= Problem to work on =
Set down every entry exactly as it stands, omitting any picture.
[Records for the exercise Boundary: Start]
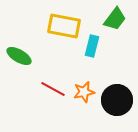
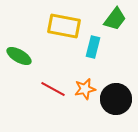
cyan rectangle: moved 1 px right, 1 px down
orange star: moved 1 px right, 3 px up
black circle: moved 1 px left, 1 px up
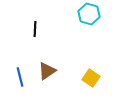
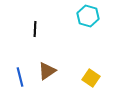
cyan hexagon: moved 1 px left, 2 px down
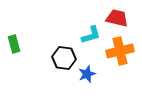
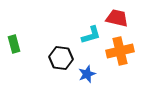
black hexagon: moved 3 px left
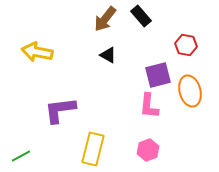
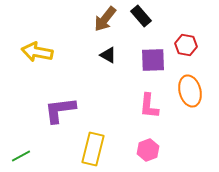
purple square: moved 5 px left, 15 px up; rotated 12 degrees clockwise
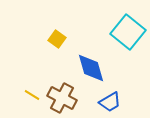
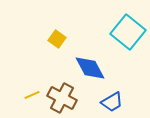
[Records for the exercise Boundary: End]
= Output of the task =
cyan rectangle: moved 1 px right, 1 px down
orange star: moved 1 px right, 3 px up
black circle: moved 1 px left, 1 px up
cyan hexagon: moved 1 px left, 2 px down
black hexagon: moved 3 px left
purple square: moved 5 px left, 15 px up; rotated 12 degrees clockwise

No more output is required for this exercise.